Data supplied START
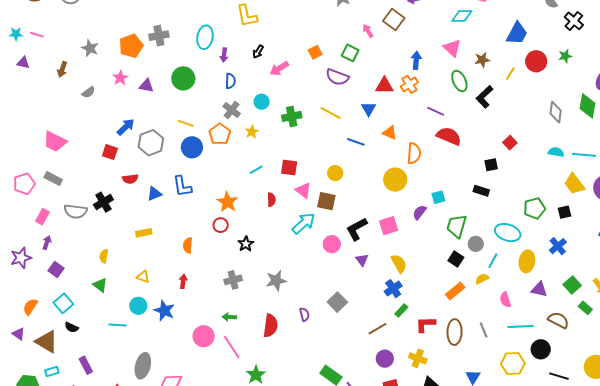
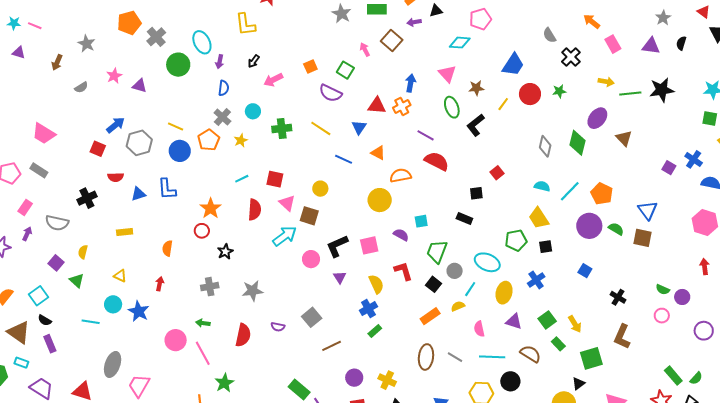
gray cross: (159, 36) -> (156, 37), turned -36
cyan ellipse: (205, 37) -> (202, 42), turned -40
orange pentagon: (131, 46) -> (129, 23), moved
green circle: (183, 78) -> (178, 65), moved
orange semicircle: (414, 153) -> (401, 176), turned -110
cyan line: (584, 155) -> (570, 191), turned -55
yellow trapezoid: (574, 184) -> (539, 218), moved
red semicircle: (271, 200) -> (255, 210), size x1.5
gray semicircle: (75, 211) -> (57, 223), moved
purple semicircle: (420, 212) -> (401, 235), turned 77
purple square: (56, 270) -> (56, 263), moved
purple semicircle: (304, 314) -> (278, 327), turned 112
red L-shape: (425, 324) -> (403, 271), moved, turned 70
brown line: (378, 329) -> (332, 346), moved
gray line: (484, 330) -> (455, 357), turned -42
purple rectangle: (86, 365) -> (50, 344), moved
cyan rectangle: (52, 372) -> (21, 363), turned 32

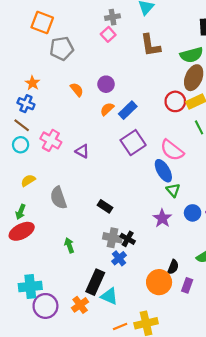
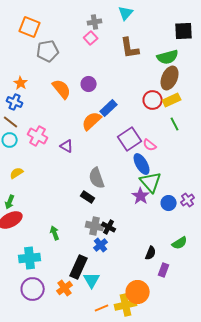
orange semicircle: (77, 90) -> (62, 89), size x1.5
orange semicircle: (107, 109) -> (92, 121), moved, size x1.5
purple square: (133, 143) -> (130, 139), moved
pink semicircle: (172, 150) -> (150, 145), size x0.6
green triangle: (173, 190) -> (151, 182), size x1.6
gray semicircle: (58, 198) -> (97, 178), moved
purple star: (162, 218) -> (141, 196), moved
orange circle: (159, 282) -> (138, 292), moved
cyan cross: (30, 286) -> (30, 258), moved
cyan triangle: (109, 296) -> (92, 280), turned 36

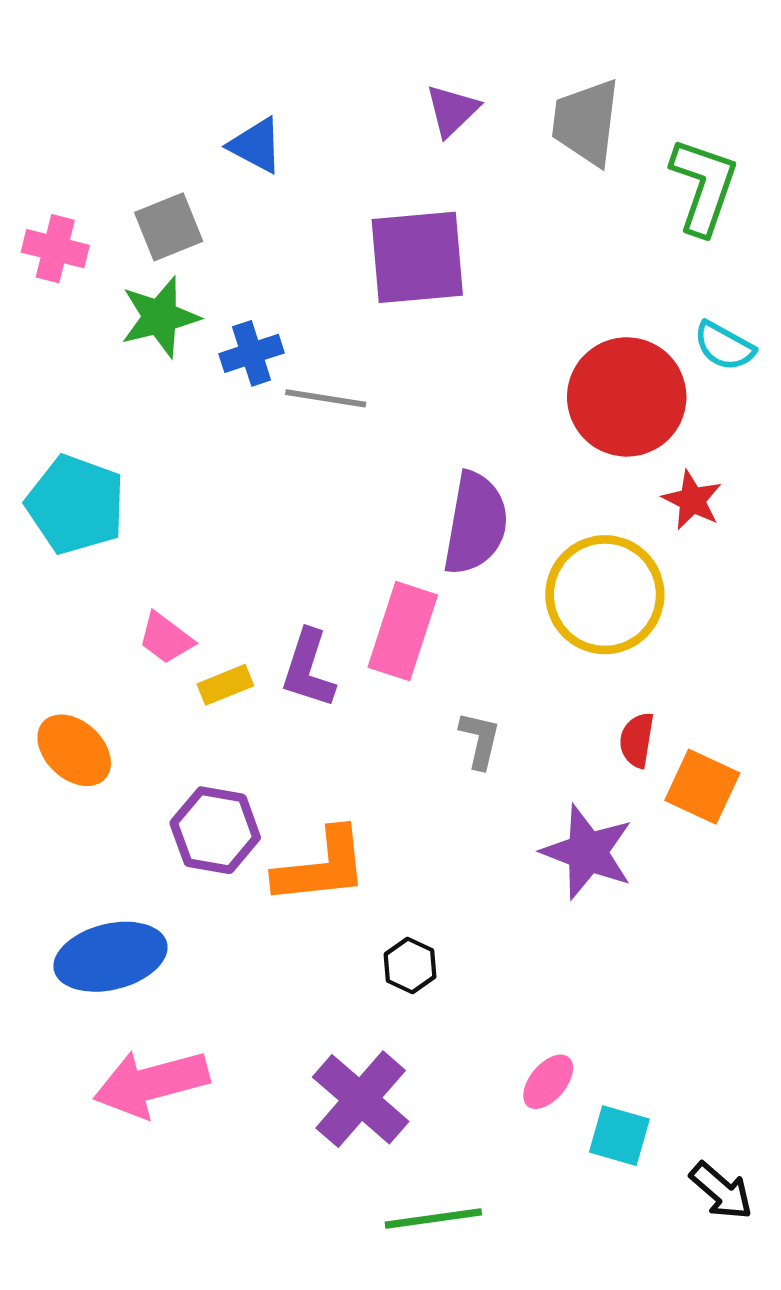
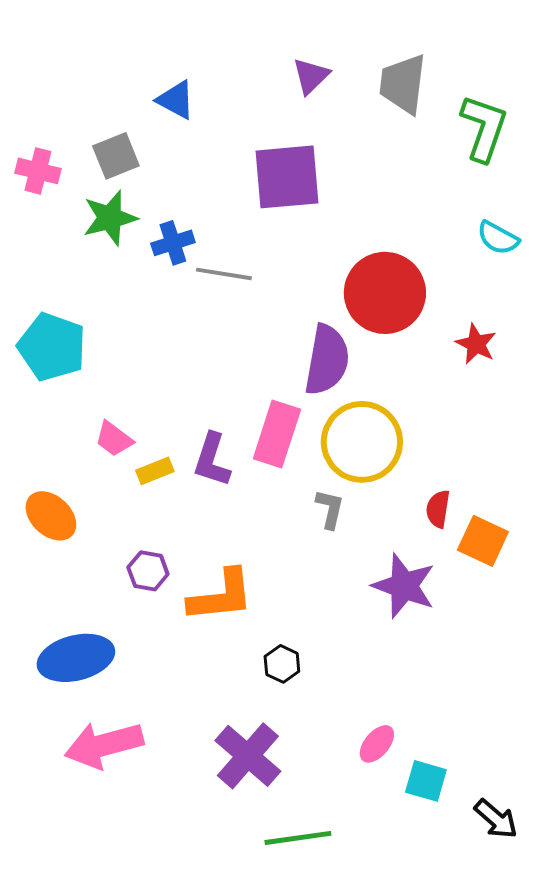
red circle: (627, 397) -> (385, 293), moved
yellow circle: (605, 595) -> (362, 442), moved
purple hexagon: (215, 830) -> (148, 571), size x0.7

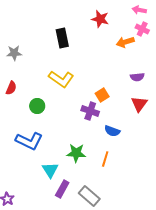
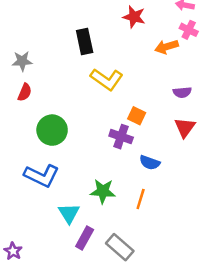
yellow L-shape: (61, 79) -> (107, 79), moved
red semicircle: (11, 88) -> (25, 92), moved
orange square: (102, 95) -> (137, 116), turned -32
green circle: (37, 106) -> (52, 130), size x1.5

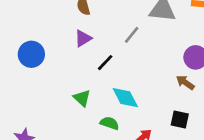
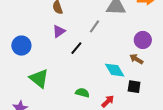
green triangle: (82, 98) -> (39, 78), moved, size x1.5
cyan diamond: (125, 98) -> (115, 70), moved

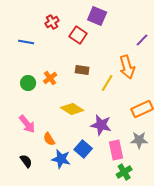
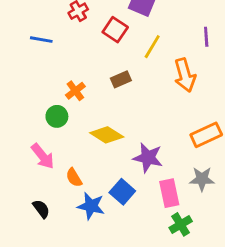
purple line: (142, 40) -> (206, 37), turned -48
brown rectangle: (82, 70) -> (121, 79), turned -32
green circle: (28, 83) -> (57, 116), moved
yellow line: (107, 83) -> (152, 47), moved

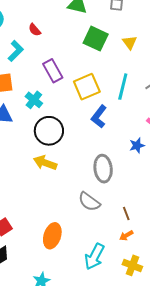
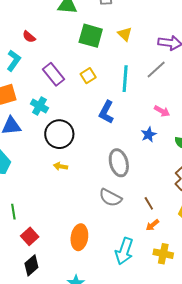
yellow square: (87, 87) -> (88, 76), moved, size x0.6
yellow arrow: (45, 163) -> (61, 166), size x0.6

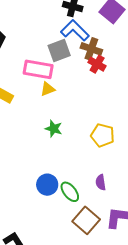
Data supplied END
→ Exercise brief: The expected response is every entry above, repeated exactly, pictures removed.

→ Response box:
gray cross: (159, 36) -> (156, 37), turned -36
cyan ellipse: (205, 37) -> (202, 42), turned -40
orange pentagon: (131, 46) -> (129, 23), moved
green circle: (183, 78) -> (178, 65), moved
orange semicircle: (414, 153) -> (401, 176), turned -110
cyan line: (584, 155) -> (570, 191), turned -55
yellow trapezoid: (574, 184) -> (539, 218), moved
red semicircle: (271, 200) -> (255, 210), size x1.5
gray semicircle: (75, 211) -> (57, 223), moved
purple semicircle: (420, 212) -> (401, 235), turned 77
purple square: (56, 270) -> (56, 263), moved
purple semicircle: (304, 314) -> (278, 327), turned 112
red L-shape: (425, 324) -> (403, 271), moved, turned 70
brown line: (378, 329) -> (332, 346), moved
gray line: (484, 330) -> (455, 357), turned -42
purple rectangle: (86, 365) -> (50, 344), moved
cyan rectangle: (52, 372) -> (21, 363), turned 32

orange semicircle: (77, 90) -> (62, 89), size x1.5
orange semicircle: (107, 109) -> (92, 121), moved, size x1.5
purple square: (133, 143) -> (130, 139), moved
pink semicircle: (172, 150) -> (150, 145), size x0.6
green triangle: (173, 190) -> (151, 182), size x1.6
gray semicircle: (58, 198) -> (97, 178), moved
purple star: (162, 218) -> (141, 196), moved
orange circle: (159, 282) -> (138, 292), moved
cyan cross: (30, 286) -> (30, 258), moved
cyan triangle: (109, 296) -> (92, 280), turned 36

red circle: (627, 397) -> (385, 293), moved
yellow circle: (605, 595) -> (362, 442), moved
purple hexagon: (215, 830) -> (148, 571), size x0.7

yellow L-shape: (61, 79) -> (107, 79), moved
red semicircle: (11, 88) -> (25, 92), moved
orange square: (102, 95) -> (137, 116), turned -32
green circle: (37, 106) -> (52, 130), size x1.5

green triangle: (82, 98) -> (39, 78), moved, size x1.5
cyan diamond: (125, 98) -> (115, 70), moved

purple line: (142, 40) -> (206, 37), turned -48
brown rectangle: (82, 70) -> (121, 79), turned -32
green circle: (28, 83) -> (57, 116), moved
yellow line: (107, 83) -> (152, 47), moved

yellow square: (87, 87) -> (88, 76), moved, size x0.6
yellow arrow: (45, 163) -> (61, 166), size x0.6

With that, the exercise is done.